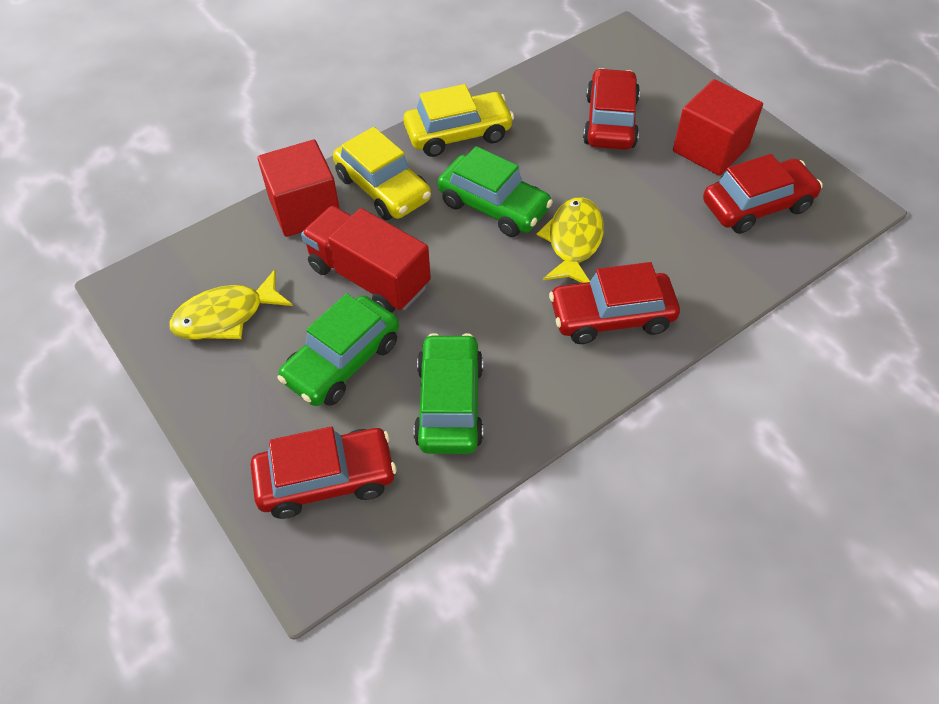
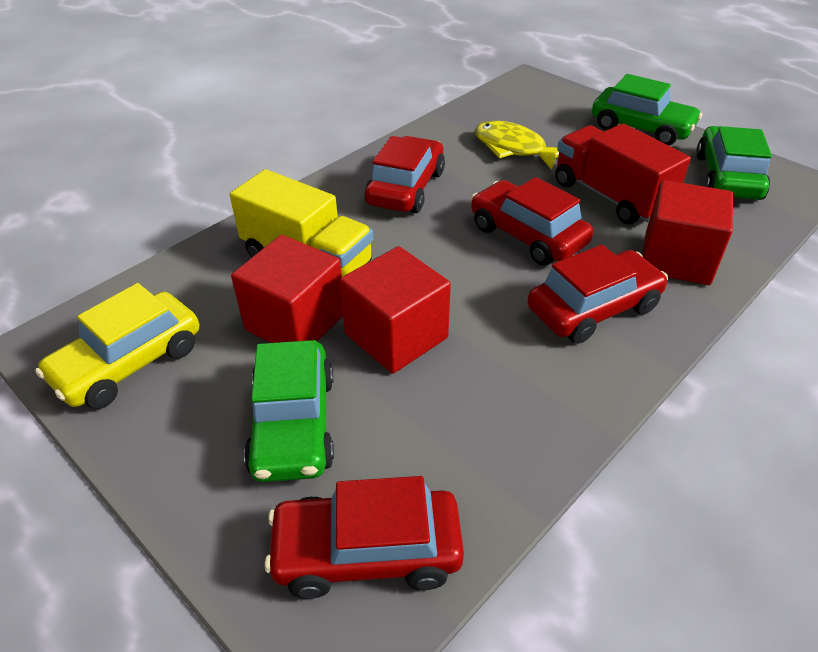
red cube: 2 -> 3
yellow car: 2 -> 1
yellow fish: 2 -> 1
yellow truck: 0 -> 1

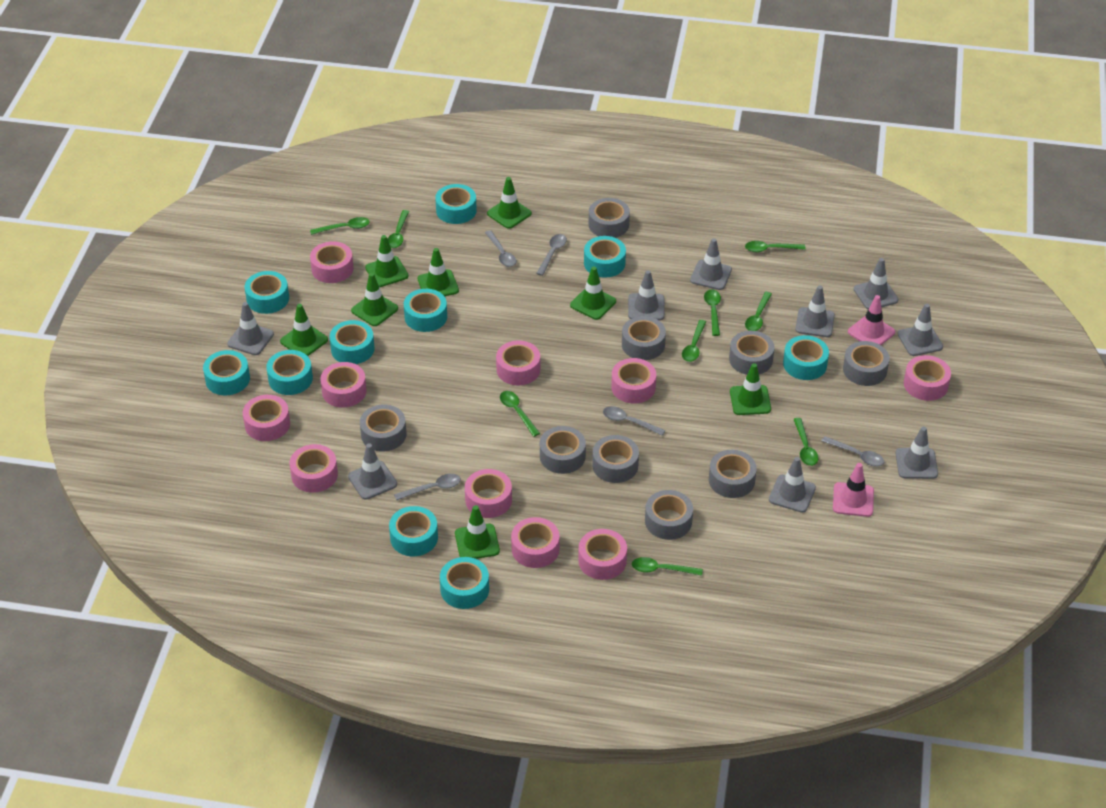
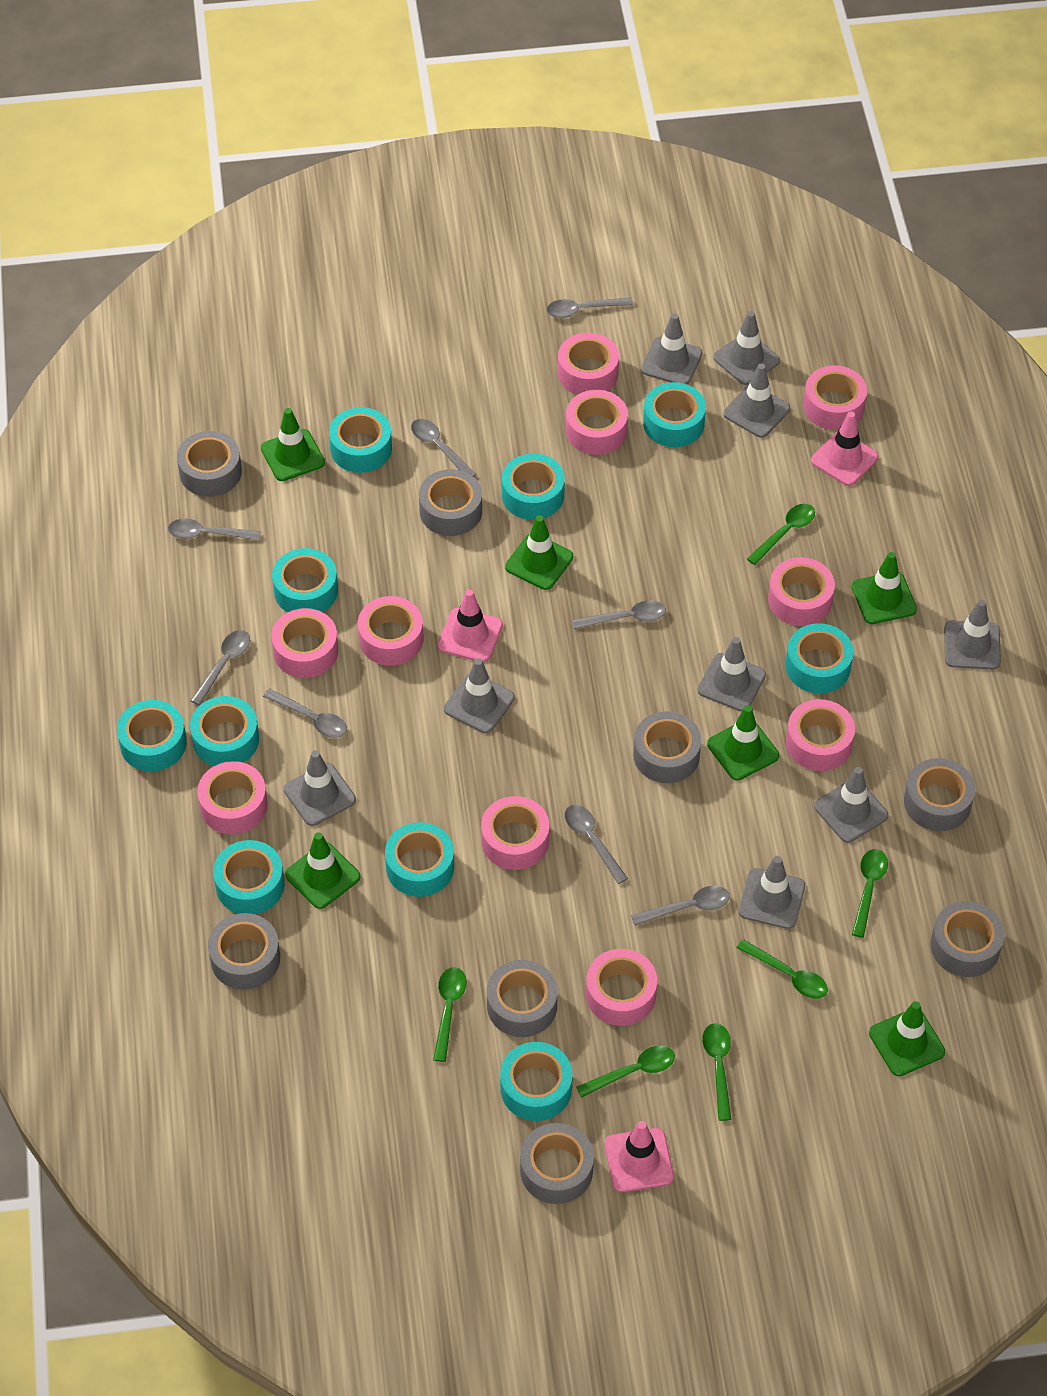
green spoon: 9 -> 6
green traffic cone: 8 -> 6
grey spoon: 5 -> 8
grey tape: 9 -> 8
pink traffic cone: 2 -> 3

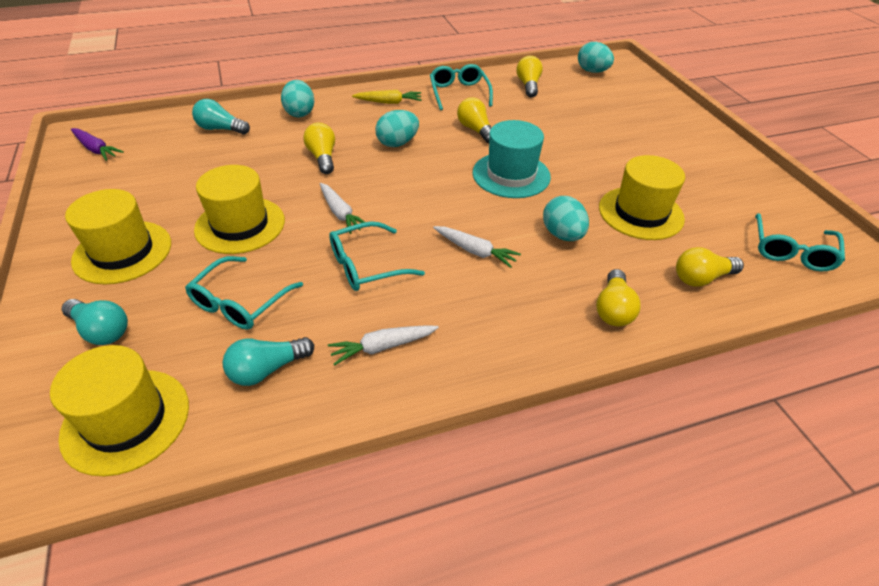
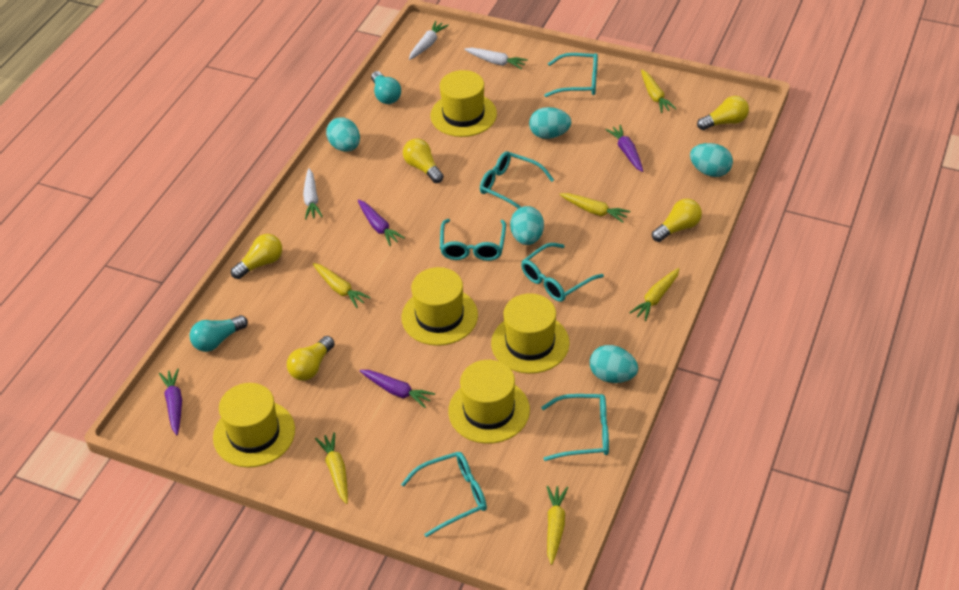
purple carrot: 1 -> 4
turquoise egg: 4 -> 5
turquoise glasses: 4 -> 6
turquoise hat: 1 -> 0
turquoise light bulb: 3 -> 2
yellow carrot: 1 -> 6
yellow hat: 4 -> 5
-------------------------
Check each line above for the string "green" and show the ones that have it.

green spoon: 9 -> 6
green traffic cone: 8 -> 6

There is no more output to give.